Work item
Lines that include "teapot" make up the answer; copy all of them from the data below.

Coordinate-based change listings:

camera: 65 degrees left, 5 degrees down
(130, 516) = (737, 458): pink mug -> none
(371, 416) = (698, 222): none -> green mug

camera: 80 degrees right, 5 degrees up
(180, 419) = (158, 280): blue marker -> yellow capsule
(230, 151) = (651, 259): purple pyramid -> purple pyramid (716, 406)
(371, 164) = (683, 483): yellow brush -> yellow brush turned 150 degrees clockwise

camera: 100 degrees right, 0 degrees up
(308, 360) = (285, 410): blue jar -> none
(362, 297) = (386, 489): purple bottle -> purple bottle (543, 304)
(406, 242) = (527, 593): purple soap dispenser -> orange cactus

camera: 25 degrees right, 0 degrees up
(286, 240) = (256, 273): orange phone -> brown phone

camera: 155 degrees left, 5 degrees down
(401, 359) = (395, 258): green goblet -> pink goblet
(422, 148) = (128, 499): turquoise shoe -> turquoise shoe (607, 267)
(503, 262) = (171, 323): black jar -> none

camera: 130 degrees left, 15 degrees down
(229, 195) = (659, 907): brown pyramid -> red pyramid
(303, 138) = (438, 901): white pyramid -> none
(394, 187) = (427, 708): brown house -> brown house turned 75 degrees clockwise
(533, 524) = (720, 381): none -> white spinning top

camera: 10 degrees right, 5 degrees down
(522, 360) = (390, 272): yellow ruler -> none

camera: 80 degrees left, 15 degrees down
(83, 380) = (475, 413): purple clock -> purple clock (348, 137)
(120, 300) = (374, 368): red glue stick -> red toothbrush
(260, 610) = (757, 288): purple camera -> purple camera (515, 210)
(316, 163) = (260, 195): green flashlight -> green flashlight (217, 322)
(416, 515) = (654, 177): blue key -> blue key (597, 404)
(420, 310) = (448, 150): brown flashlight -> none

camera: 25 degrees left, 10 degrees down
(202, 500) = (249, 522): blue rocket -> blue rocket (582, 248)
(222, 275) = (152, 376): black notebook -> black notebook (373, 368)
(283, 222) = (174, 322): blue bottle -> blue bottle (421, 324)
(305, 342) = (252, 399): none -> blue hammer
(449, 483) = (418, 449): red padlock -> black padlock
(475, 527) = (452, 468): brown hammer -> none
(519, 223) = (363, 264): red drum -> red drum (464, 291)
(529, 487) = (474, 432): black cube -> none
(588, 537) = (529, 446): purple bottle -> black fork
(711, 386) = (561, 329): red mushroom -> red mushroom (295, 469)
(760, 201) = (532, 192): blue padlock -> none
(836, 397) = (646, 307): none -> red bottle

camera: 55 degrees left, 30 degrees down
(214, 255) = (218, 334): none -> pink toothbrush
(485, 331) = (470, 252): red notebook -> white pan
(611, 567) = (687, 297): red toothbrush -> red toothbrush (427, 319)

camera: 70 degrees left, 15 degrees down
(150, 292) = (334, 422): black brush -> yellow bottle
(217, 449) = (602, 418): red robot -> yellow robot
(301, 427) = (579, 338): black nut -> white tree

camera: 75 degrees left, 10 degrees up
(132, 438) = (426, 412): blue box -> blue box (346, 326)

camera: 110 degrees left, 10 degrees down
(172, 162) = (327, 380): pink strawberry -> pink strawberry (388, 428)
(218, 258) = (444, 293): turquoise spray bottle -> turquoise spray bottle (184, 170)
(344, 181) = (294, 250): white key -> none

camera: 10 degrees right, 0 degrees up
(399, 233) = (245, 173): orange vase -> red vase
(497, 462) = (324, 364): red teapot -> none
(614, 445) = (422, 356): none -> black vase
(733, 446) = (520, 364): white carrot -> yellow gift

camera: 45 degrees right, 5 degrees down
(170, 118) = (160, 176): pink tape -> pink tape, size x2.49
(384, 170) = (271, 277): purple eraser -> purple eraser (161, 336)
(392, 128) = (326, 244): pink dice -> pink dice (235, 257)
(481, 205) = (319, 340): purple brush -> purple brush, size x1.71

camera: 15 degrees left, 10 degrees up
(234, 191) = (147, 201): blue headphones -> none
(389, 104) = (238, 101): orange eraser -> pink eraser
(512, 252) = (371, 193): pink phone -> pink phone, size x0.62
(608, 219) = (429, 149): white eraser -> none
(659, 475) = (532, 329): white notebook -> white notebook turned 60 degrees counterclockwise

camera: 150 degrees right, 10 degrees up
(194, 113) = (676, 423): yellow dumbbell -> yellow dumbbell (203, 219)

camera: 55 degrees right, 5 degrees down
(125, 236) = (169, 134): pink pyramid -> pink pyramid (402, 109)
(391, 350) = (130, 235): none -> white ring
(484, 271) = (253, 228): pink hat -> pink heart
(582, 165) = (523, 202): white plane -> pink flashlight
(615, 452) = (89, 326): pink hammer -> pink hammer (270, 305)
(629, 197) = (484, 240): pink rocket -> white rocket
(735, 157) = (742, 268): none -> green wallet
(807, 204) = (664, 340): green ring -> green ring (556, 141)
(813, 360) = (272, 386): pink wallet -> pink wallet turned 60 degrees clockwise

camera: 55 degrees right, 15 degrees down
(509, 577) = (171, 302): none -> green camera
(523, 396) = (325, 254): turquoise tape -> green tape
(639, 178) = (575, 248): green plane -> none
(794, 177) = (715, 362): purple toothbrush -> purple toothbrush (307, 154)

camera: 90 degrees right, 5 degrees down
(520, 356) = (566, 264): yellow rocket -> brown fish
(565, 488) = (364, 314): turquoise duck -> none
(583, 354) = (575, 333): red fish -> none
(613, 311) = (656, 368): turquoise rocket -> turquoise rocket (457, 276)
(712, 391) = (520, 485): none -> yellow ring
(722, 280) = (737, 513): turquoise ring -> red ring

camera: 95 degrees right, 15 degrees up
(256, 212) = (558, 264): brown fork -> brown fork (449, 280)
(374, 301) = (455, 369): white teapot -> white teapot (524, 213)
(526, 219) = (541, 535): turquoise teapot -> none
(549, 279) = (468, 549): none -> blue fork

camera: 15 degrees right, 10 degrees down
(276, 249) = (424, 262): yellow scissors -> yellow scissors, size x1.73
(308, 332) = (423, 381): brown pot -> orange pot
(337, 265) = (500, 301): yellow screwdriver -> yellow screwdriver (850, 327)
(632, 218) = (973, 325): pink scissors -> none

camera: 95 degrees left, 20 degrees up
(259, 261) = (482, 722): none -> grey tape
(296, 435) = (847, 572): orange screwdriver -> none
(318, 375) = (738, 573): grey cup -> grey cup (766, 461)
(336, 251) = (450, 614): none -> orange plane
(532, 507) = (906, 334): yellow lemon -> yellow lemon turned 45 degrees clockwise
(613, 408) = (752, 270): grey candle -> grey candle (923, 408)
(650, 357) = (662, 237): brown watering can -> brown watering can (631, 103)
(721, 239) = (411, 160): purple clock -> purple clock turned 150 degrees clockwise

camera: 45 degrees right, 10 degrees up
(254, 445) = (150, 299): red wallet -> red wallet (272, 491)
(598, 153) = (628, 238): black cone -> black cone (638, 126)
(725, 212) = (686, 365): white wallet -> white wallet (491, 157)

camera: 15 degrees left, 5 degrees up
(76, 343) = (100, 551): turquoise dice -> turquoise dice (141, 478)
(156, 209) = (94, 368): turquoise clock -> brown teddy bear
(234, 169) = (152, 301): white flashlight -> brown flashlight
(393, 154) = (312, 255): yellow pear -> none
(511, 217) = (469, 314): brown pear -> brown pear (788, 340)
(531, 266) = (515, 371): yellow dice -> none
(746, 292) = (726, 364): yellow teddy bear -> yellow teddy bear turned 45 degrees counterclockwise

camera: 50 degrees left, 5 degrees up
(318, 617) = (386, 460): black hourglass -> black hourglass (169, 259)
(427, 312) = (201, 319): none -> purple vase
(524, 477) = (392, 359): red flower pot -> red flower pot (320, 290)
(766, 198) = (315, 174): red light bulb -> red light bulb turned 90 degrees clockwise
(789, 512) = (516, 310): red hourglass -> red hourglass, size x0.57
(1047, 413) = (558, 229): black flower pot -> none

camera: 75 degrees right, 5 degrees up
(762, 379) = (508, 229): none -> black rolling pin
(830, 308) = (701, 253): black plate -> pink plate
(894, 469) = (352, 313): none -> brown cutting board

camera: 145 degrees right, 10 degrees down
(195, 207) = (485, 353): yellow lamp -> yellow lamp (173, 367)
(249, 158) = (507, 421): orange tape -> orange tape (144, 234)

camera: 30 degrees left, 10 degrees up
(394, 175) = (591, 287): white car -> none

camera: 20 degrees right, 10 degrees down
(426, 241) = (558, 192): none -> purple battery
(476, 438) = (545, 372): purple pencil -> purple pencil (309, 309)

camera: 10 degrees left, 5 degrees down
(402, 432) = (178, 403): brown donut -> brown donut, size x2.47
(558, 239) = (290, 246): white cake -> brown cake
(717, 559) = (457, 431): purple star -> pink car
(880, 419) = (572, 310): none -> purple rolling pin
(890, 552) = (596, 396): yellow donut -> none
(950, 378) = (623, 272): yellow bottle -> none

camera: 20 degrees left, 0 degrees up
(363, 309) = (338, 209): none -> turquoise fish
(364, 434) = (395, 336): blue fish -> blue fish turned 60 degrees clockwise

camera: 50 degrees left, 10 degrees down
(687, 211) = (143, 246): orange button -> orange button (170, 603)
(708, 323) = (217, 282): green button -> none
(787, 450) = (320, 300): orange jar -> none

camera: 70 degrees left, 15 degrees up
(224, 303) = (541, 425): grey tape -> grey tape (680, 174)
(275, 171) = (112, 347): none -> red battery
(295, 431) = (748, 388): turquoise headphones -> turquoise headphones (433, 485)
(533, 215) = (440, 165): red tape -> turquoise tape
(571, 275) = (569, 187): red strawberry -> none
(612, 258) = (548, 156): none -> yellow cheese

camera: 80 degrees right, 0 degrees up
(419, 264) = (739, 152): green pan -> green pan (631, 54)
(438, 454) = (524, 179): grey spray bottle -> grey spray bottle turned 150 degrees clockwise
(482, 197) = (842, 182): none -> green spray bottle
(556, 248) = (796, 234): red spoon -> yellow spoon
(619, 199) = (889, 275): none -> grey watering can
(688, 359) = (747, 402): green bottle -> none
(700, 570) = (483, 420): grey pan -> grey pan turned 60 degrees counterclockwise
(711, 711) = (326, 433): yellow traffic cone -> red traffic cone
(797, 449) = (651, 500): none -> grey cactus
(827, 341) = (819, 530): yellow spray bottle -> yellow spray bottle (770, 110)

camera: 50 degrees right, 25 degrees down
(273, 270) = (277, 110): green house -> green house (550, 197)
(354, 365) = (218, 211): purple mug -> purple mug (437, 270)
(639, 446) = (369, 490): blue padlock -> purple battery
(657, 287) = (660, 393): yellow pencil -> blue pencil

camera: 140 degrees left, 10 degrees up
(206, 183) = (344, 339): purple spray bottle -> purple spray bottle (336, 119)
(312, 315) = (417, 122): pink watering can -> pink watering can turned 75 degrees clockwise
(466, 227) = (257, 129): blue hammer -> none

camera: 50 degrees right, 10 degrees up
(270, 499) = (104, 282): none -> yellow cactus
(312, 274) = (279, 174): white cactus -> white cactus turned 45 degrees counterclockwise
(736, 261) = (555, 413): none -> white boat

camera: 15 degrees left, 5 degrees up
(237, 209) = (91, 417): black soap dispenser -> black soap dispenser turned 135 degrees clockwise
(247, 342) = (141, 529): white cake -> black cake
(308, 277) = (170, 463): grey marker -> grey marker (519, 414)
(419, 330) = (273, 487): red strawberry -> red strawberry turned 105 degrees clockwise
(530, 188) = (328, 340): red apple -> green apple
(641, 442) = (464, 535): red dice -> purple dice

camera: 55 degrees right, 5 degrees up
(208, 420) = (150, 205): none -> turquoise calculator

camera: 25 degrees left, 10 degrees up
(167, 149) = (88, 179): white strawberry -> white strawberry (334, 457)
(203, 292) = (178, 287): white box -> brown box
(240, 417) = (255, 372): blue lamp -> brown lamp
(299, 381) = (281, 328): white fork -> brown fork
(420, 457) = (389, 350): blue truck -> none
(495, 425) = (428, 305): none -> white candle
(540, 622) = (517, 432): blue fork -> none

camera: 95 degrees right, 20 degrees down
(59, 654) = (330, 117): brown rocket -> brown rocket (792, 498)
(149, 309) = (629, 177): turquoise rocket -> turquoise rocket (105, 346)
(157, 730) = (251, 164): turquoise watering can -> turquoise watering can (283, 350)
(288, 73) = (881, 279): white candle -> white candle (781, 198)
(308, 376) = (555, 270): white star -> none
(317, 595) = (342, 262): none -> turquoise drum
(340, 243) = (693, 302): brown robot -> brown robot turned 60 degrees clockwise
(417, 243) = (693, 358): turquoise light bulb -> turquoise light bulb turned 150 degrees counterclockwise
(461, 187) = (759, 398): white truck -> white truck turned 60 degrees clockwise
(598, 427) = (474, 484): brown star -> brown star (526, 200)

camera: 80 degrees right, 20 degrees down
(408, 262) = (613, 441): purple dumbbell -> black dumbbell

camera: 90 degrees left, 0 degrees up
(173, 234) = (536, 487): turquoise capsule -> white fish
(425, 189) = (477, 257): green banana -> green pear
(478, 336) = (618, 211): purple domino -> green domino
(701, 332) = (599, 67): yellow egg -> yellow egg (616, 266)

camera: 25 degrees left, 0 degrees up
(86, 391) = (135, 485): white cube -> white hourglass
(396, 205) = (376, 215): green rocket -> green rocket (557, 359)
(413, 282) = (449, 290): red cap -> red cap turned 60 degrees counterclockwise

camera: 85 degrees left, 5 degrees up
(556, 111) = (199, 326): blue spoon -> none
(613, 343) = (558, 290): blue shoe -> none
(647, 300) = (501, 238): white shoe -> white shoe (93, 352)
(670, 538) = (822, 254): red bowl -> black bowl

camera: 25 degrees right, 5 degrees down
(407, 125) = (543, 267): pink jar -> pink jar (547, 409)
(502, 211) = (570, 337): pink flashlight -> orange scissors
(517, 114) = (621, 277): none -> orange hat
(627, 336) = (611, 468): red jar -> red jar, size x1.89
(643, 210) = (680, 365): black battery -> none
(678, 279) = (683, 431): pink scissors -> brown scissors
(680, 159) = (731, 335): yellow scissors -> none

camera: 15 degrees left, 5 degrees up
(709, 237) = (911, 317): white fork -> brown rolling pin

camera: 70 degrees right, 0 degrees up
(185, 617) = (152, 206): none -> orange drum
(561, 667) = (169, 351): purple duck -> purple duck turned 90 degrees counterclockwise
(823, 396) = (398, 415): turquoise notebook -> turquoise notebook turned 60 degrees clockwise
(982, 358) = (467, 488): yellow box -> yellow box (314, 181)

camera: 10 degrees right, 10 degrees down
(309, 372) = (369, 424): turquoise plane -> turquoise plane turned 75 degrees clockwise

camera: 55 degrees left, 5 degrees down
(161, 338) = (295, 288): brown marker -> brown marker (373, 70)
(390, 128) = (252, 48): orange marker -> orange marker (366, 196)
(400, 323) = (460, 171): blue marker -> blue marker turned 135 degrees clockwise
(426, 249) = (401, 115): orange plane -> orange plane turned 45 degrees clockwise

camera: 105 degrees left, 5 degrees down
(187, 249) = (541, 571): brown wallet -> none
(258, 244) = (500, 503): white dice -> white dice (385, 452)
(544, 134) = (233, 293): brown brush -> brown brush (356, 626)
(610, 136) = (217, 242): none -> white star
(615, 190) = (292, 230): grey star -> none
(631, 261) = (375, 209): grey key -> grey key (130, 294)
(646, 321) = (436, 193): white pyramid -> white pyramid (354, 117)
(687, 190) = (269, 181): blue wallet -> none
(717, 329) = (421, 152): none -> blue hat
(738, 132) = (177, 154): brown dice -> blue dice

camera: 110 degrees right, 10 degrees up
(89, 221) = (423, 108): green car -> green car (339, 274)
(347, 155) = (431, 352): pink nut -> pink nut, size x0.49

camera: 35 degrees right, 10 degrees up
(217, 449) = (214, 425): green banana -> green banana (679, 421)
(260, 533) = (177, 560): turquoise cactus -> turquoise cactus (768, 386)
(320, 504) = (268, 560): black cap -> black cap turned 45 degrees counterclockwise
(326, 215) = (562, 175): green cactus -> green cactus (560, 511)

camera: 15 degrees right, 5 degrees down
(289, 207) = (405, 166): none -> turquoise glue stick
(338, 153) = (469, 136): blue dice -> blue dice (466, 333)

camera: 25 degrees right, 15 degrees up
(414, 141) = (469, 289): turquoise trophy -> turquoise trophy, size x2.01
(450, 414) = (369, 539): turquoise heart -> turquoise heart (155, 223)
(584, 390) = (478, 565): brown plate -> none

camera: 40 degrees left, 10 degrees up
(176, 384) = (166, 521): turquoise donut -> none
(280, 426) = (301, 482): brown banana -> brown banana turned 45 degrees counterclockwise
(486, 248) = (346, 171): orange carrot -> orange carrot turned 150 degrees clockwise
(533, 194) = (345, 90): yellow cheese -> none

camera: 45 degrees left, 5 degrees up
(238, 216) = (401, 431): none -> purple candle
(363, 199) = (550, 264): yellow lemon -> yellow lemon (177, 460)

Solution for this problem
(497, 462) = (324, 364): red teapot -> none
(374, 301) = (455, 369): white teapot -> white teapot (524, 213)
(526, 219) = (541, 535): turquoise teapot -> none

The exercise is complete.